====== Task material

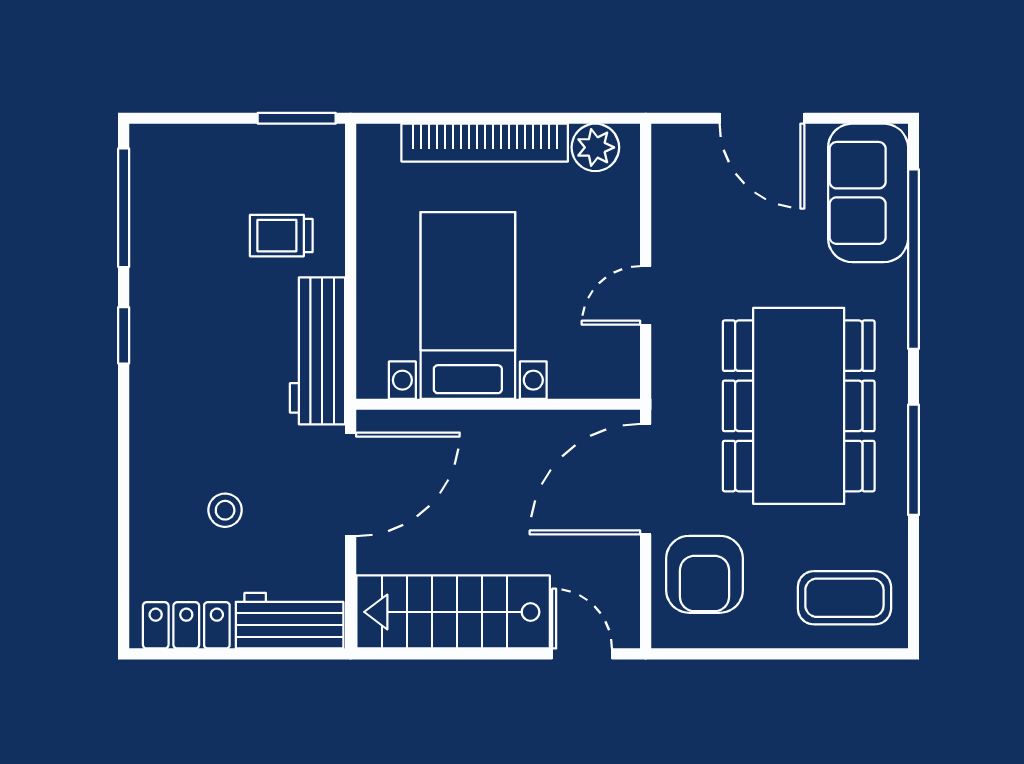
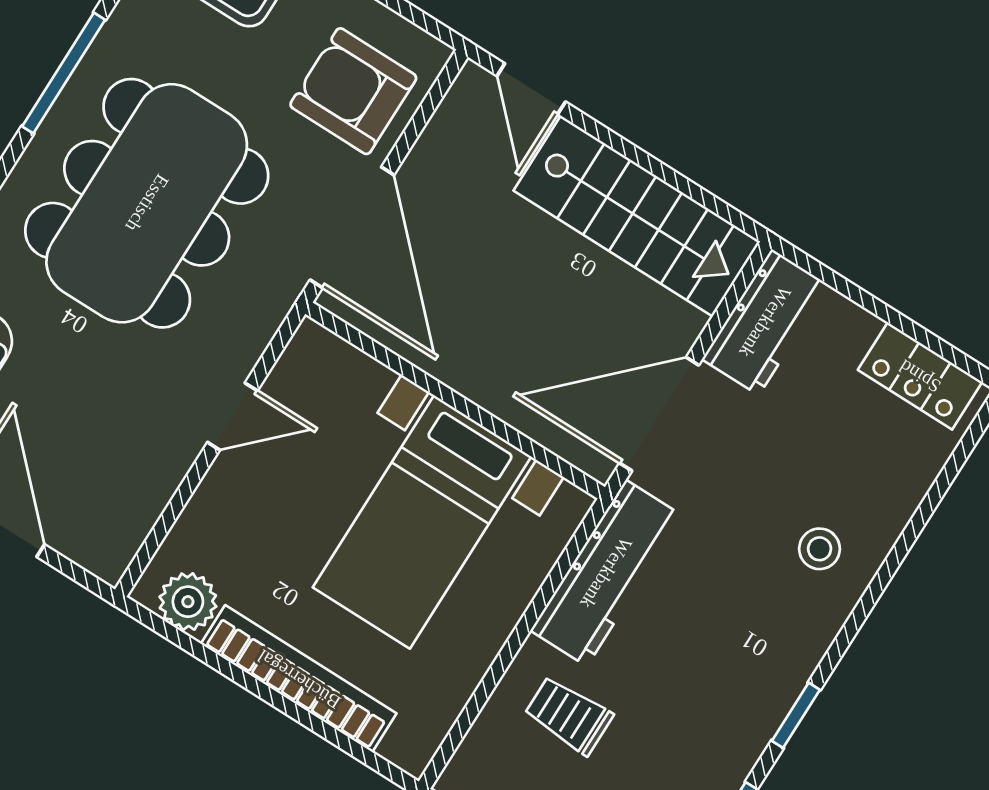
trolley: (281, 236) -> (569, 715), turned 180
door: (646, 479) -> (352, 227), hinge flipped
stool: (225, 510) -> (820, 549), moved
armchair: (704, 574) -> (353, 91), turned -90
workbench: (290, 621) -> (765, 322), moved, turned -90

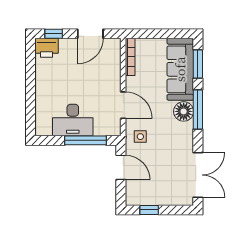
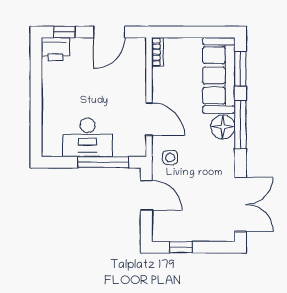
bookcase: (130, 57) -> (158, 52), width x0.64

============

§ **Task**
Each line of the material above should be set down exactly, with no pictures.

§ **The completed task**
trolley: (281, 236) -> (569, 715), turned 180
door: (646, 479) -> (352, 227), hinge flipped
stool: (225, 510) -> (820, 549), moved
armchair: (704, 574) -> (353, 91), turned -90
workbench: (290, 621) -> (765, 322), moved, turned -90

bookcase: (130, 57) -> (158, 52), width x0.64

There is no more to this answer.